-- What you are asked to do --
Excluding pictures, retype exactly the lines from the one with "Offices - Calc: [350,512,591,668]" through the end of the records that follow.

########

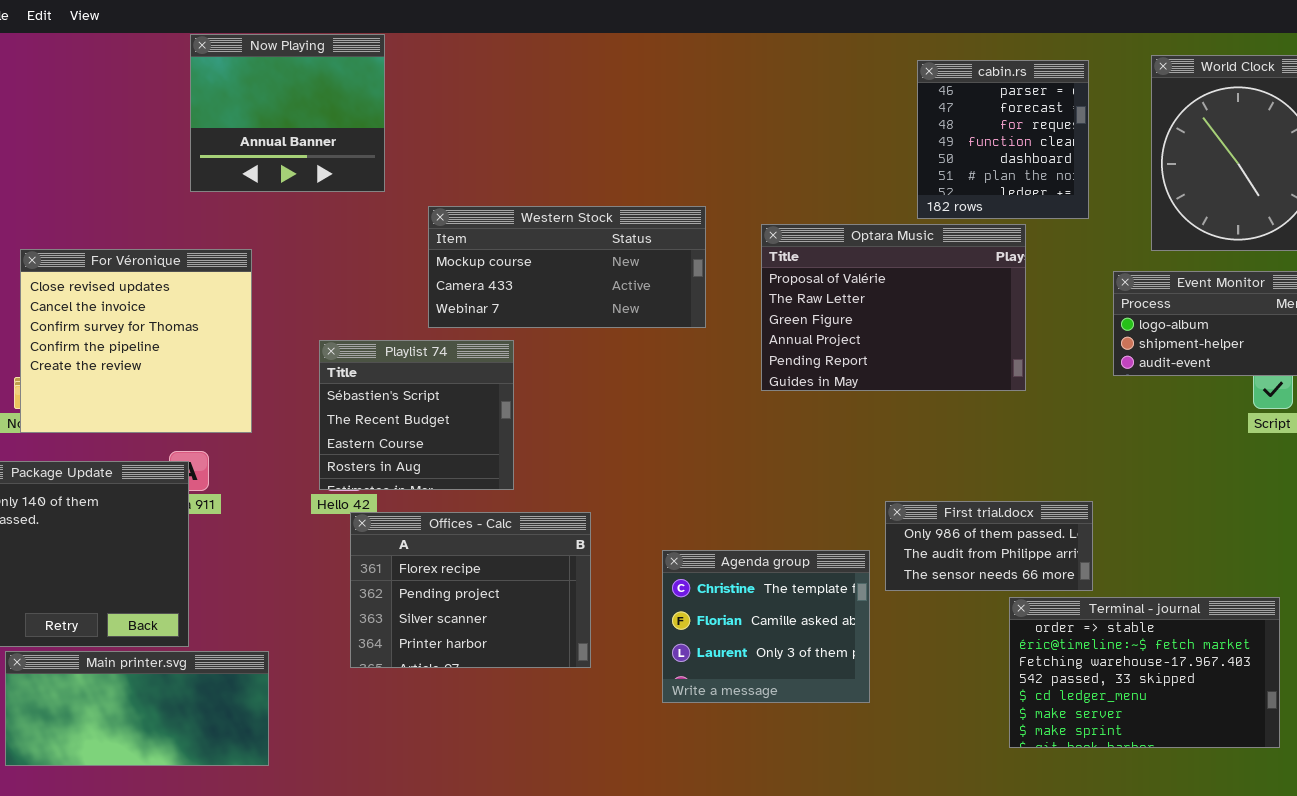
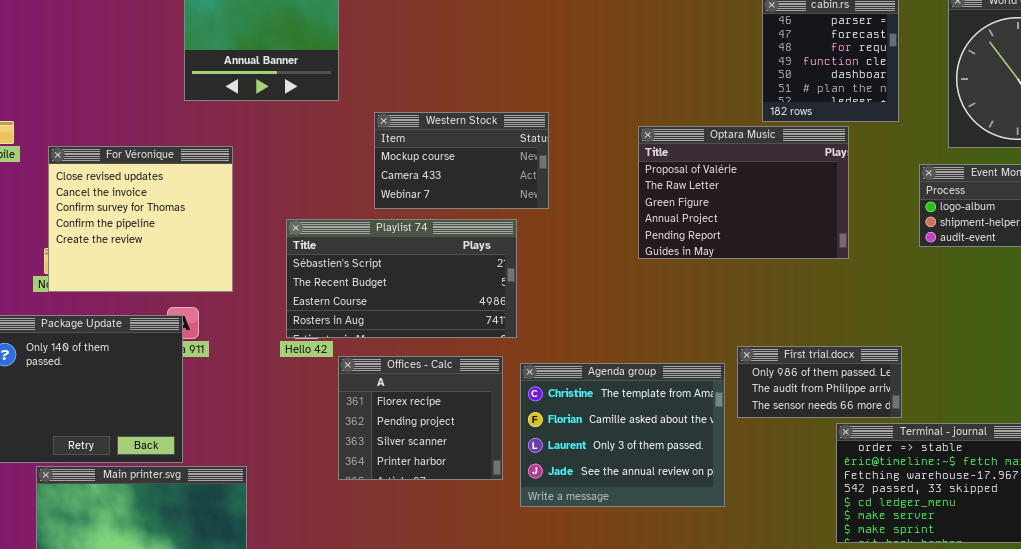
Western Stock: [428,206,706,328] -> [374,112,549,209], resized
Playlist 74: [319,340,514,490] -> [286,219,517,338], resized
Offices - Calc: [350,512,591,668] -> [338,356,503,480], resized
Agenda group: [662,550,870,703] -> [520,363,725,507], resized

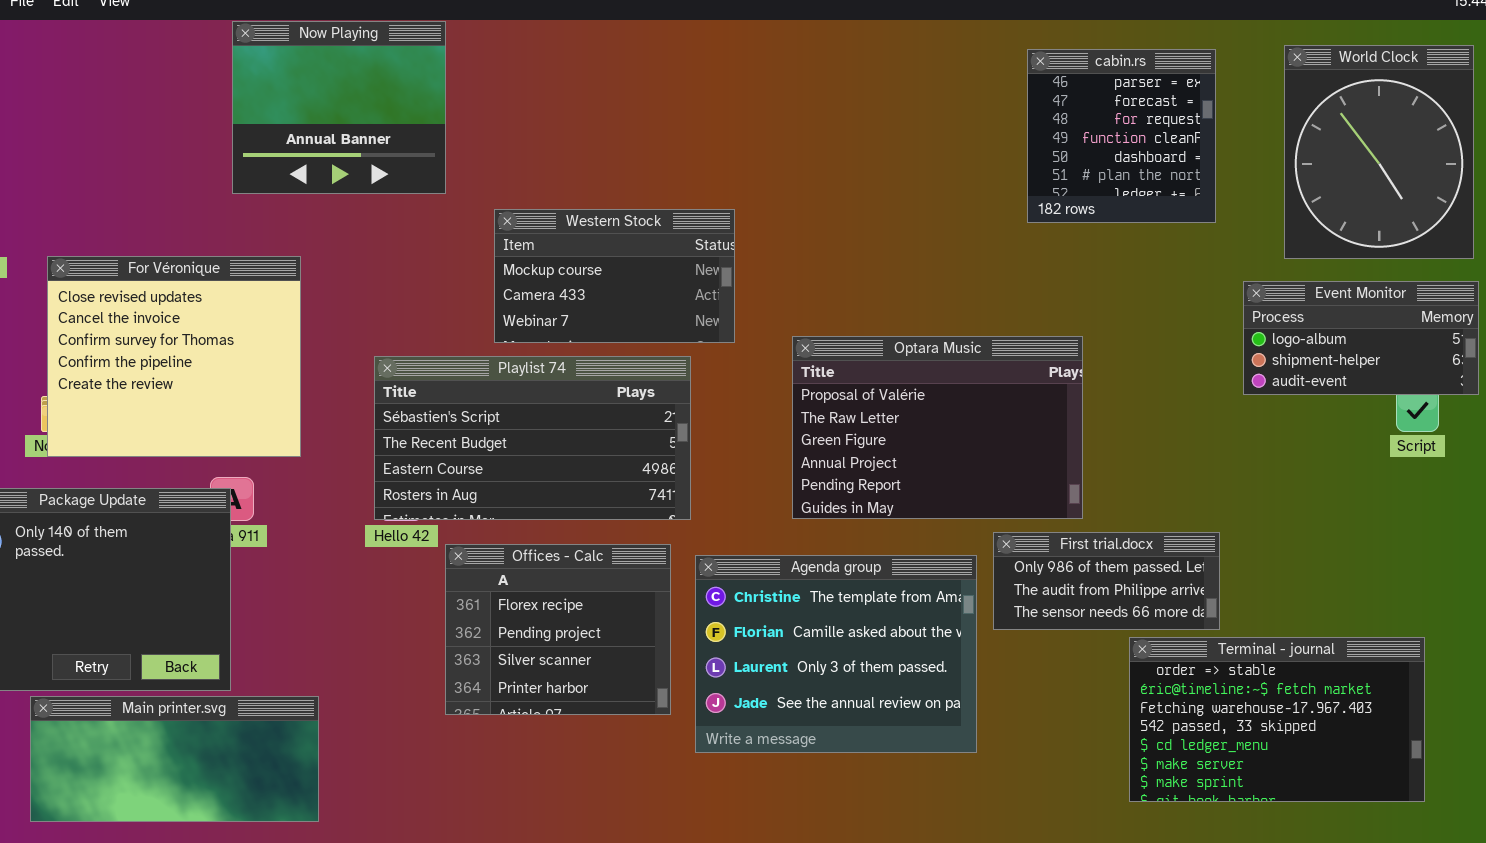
Optara Music: [638,126,849,259] -> [792,336,1083,519], moved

########

-- Answer for this exercise --
Offices - Calc: [350,512,591,668] -> [338,356,503,480], resized
Agenda group: [662,550,870,703] -> [520,363,725,507], resized

Optara Music: [638,126,849,259] -> [792,336,1083,519], moved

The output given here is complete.